> WHAT YOU NEED TO DO
Search the entries below. Return every line that has "TEMP" in it.

(Difference listings)

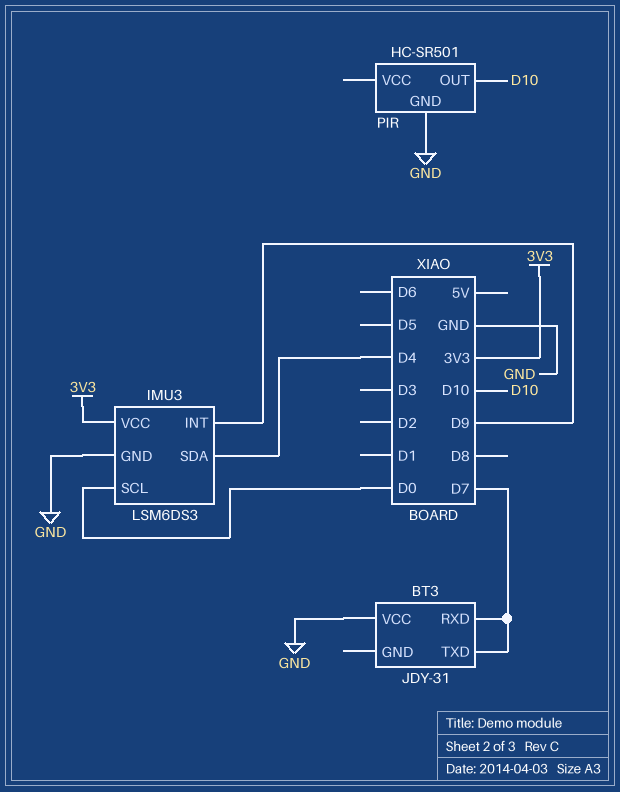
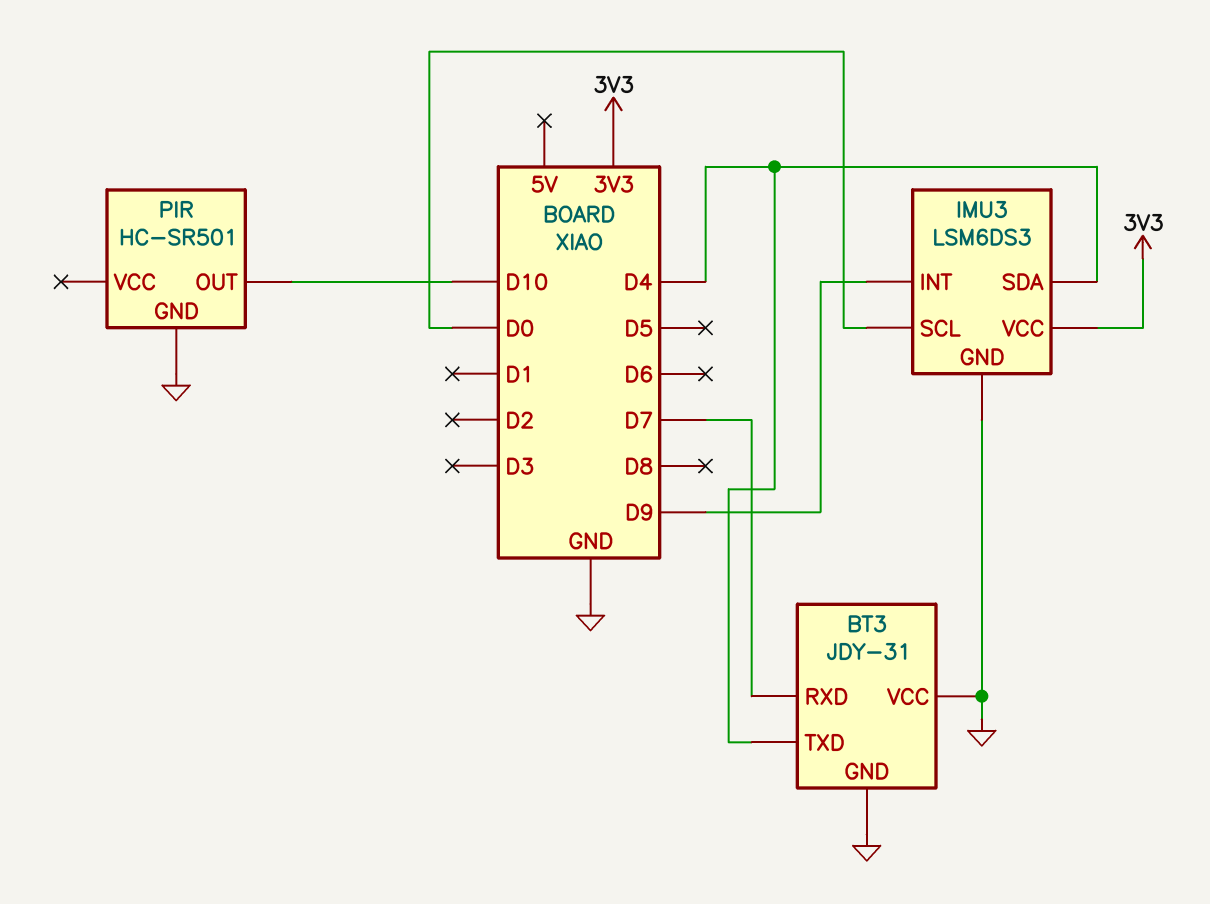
BT3 pin GND: none -> GND
BT3 pin TXD: D7 -> D4

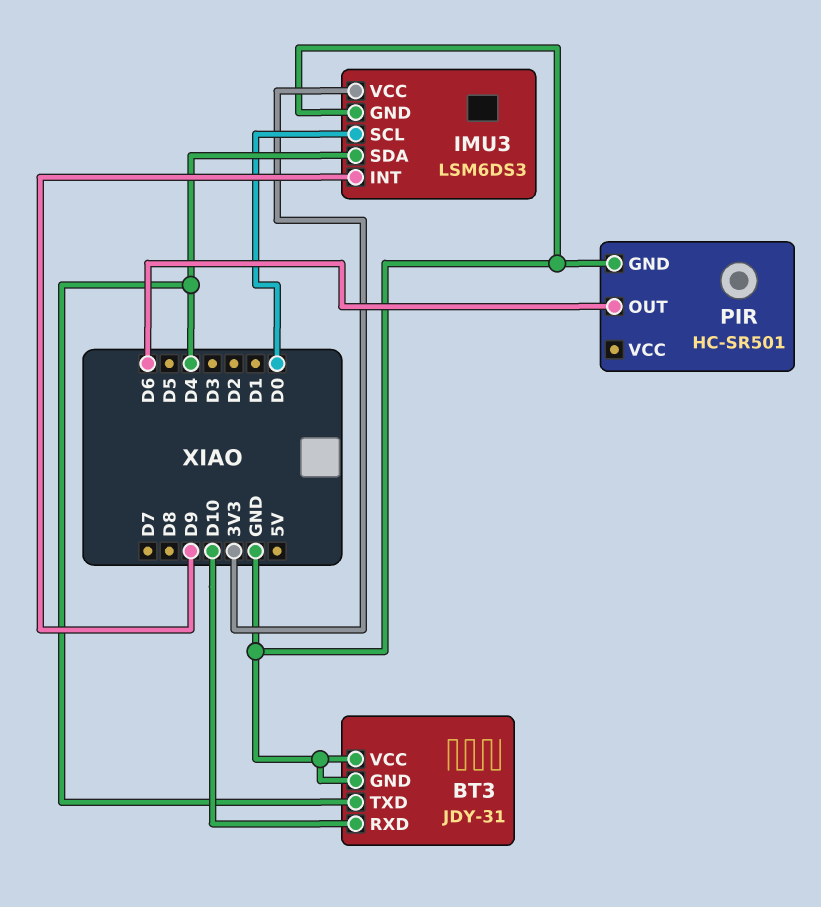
BT3 pin RXD: D7 -> D10
PIR pin OUT: D10 -> D6

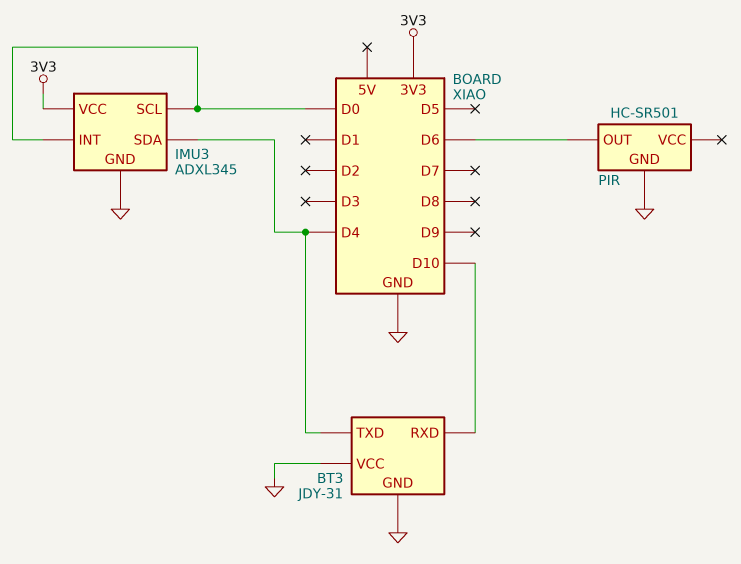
IMU3: LSM6DS3 -> ADXL345
IMU3 pin INT: D9 -> D0

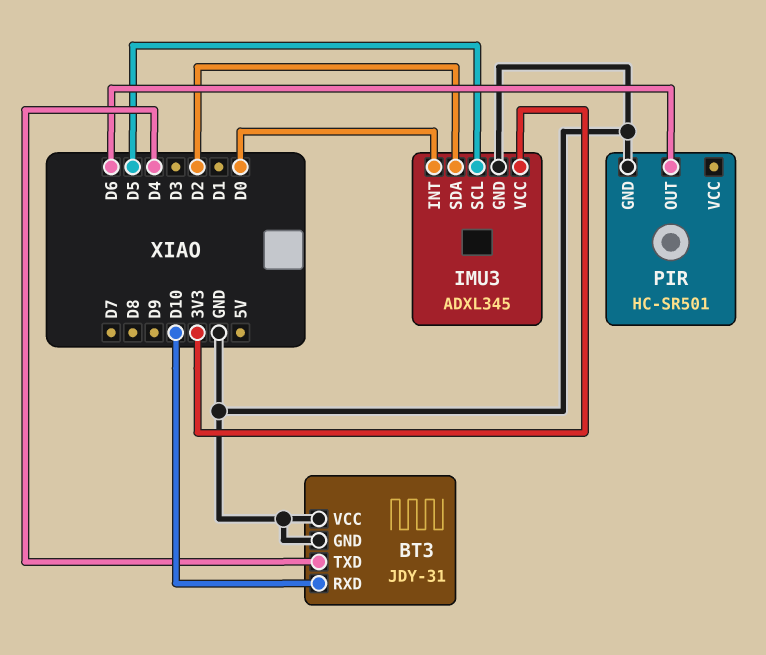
IMU3 pin SCL: D0 -> D5
IMU3 pin SDA: D4 -> D2

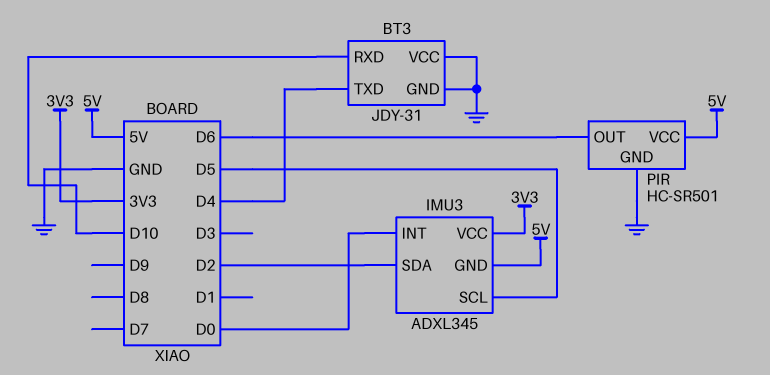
IMU3 pin GND: GND -> 5V
PIR pin VCC: none -> 5V

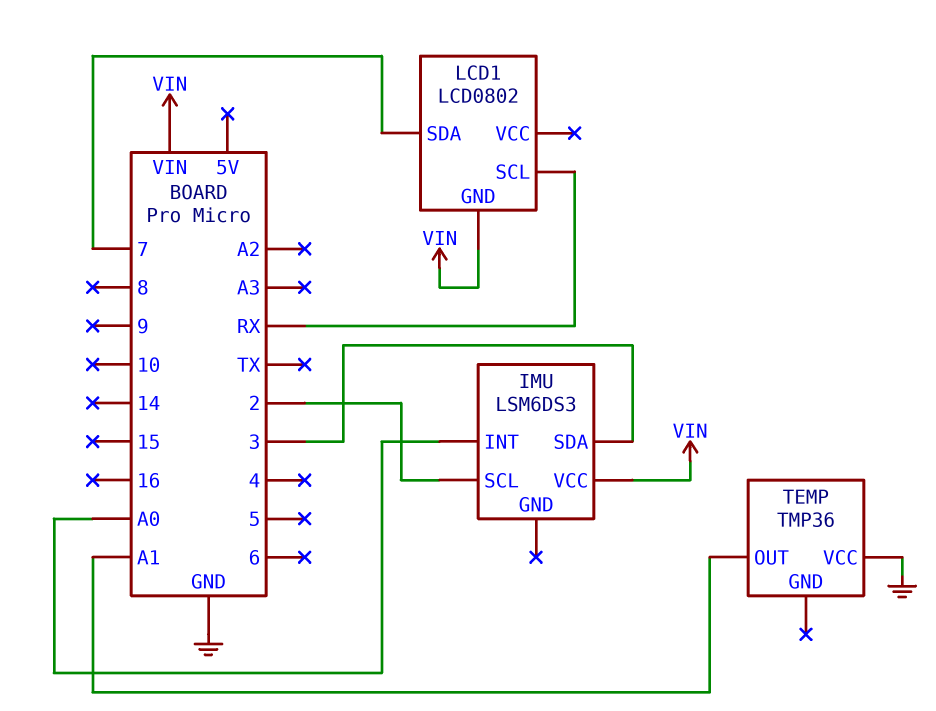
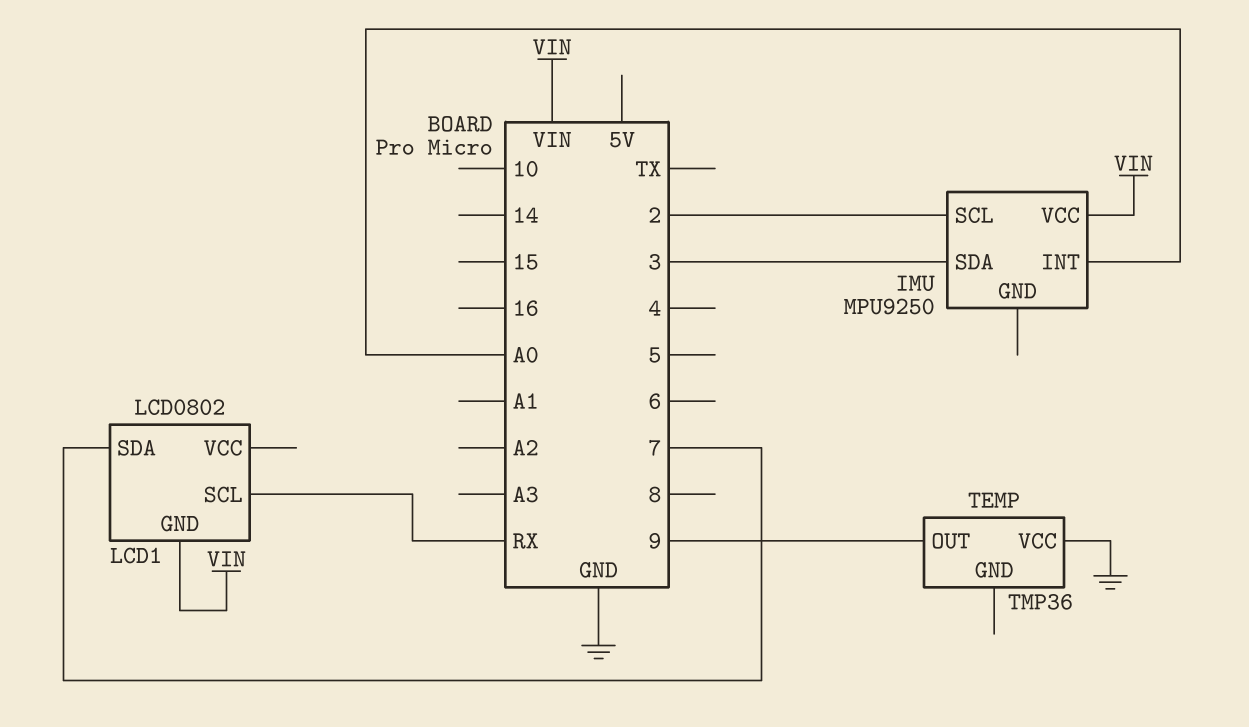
IMU: LSM6DS3 -> MPU9250
TEMP pin OUT: A1 -> 9

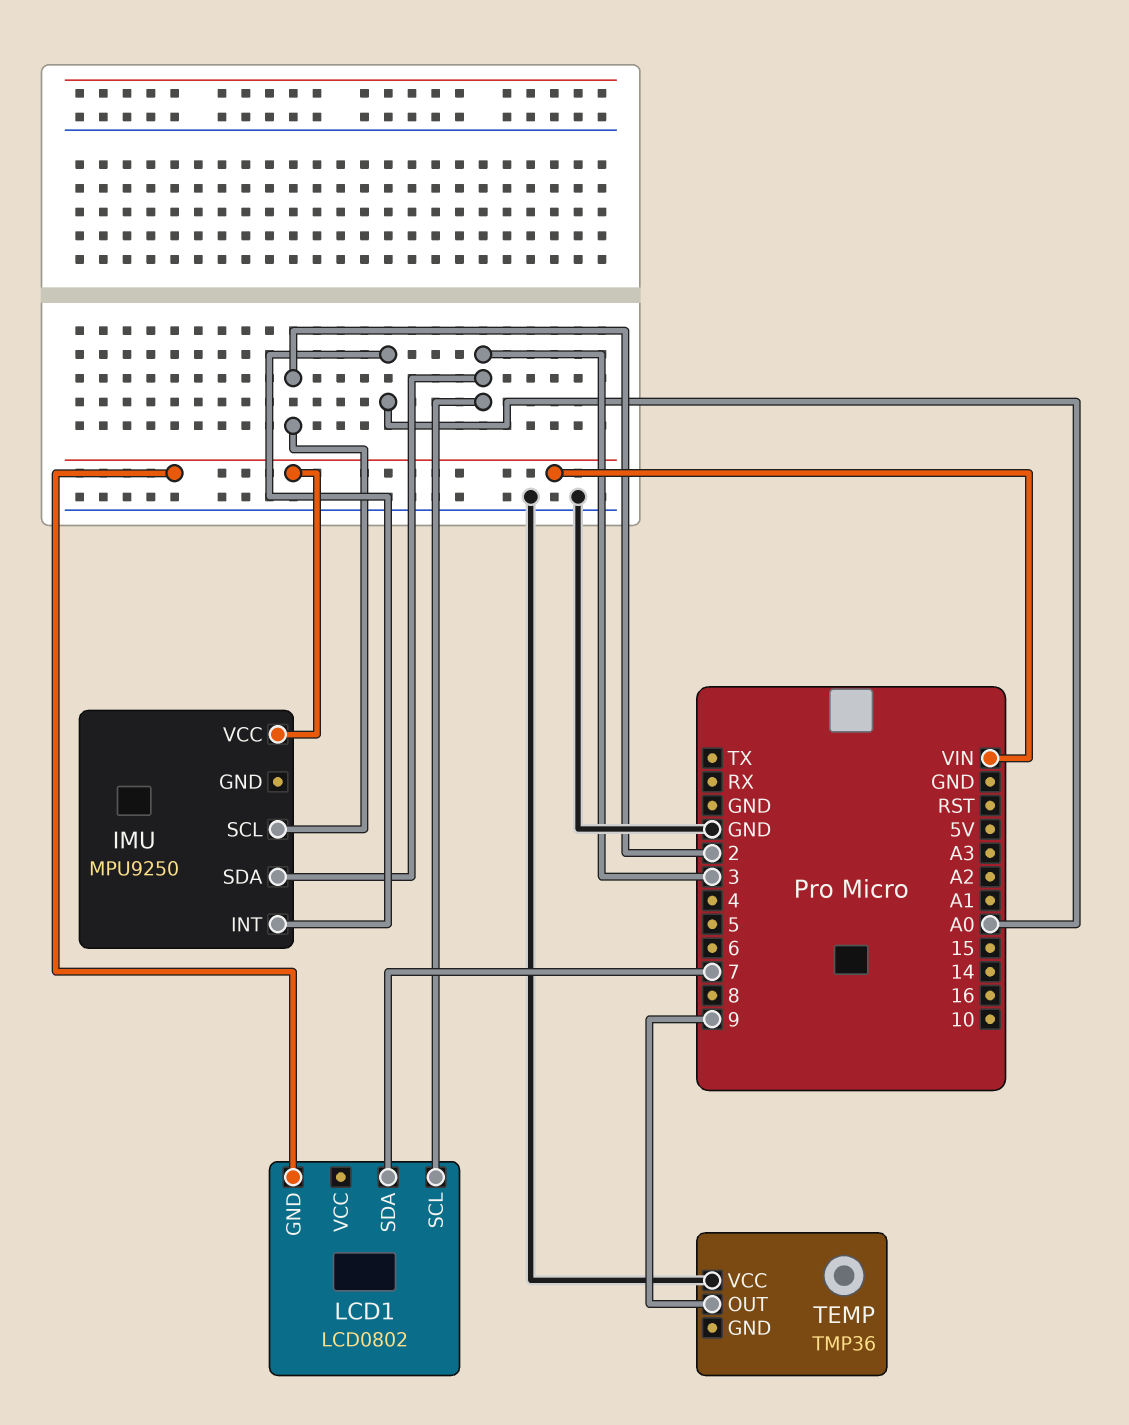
LCD1 pin SCL: RX -> 3

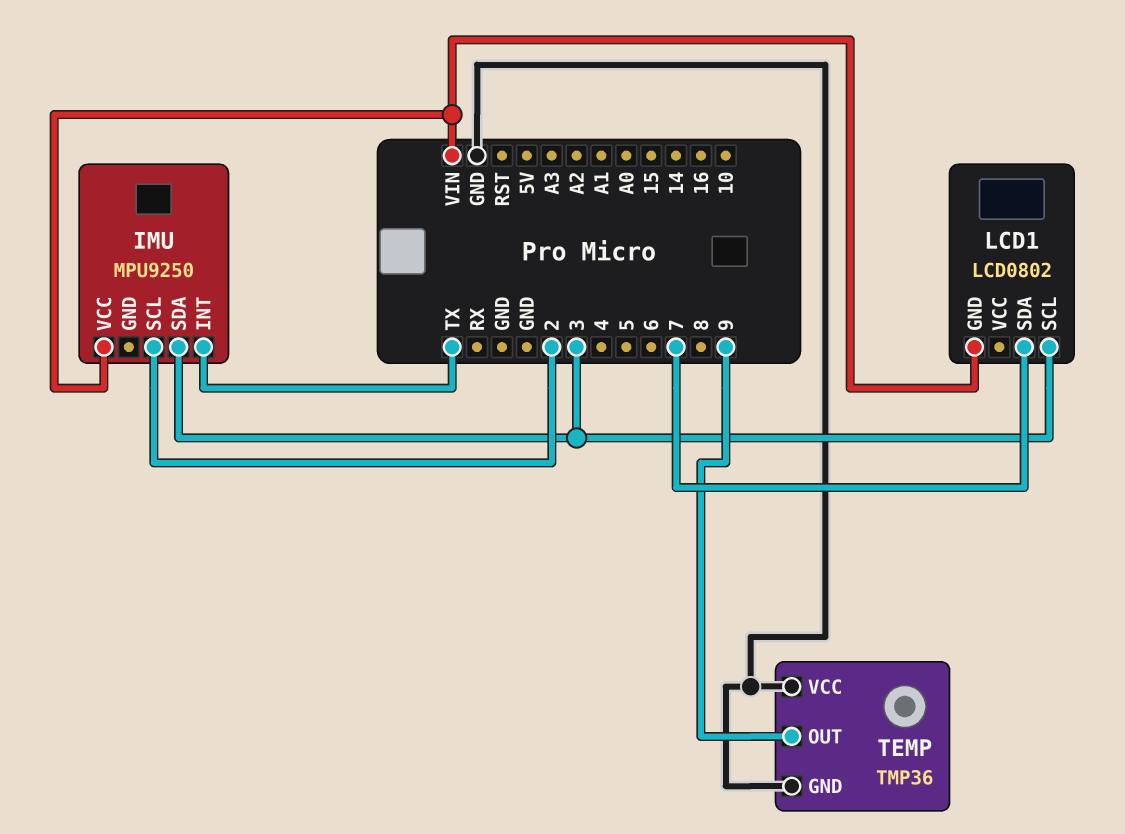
IMU pin INT: A0 -> TX
TEMP pin GND: none -> GND

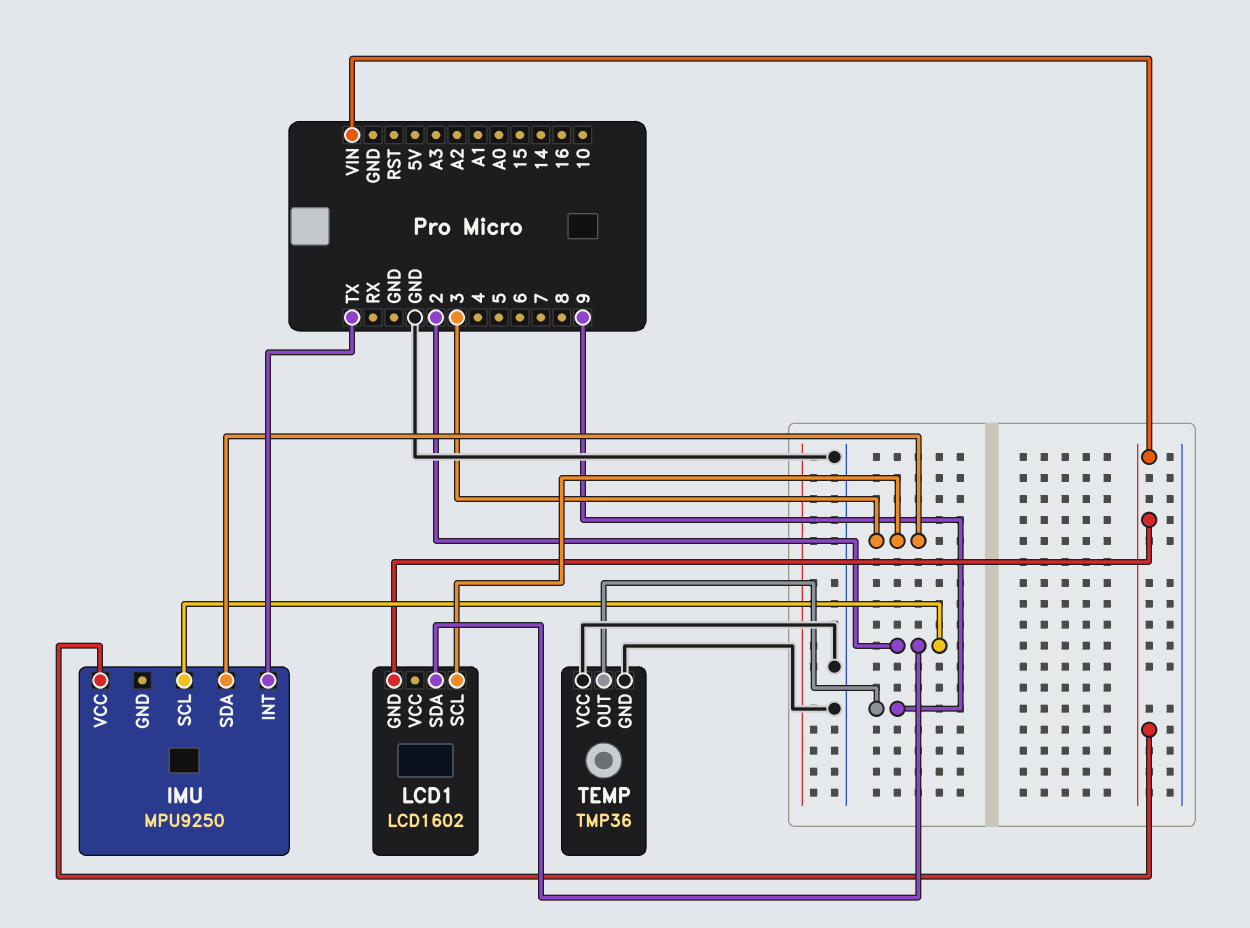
LCD1: LCD0802 -> LCD1602
LCD1 pin SDA: 7 -> 2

> TASK OUTPUT
TEMP pin OUT: A1 -> 9
TEMP pin GND: none -> GND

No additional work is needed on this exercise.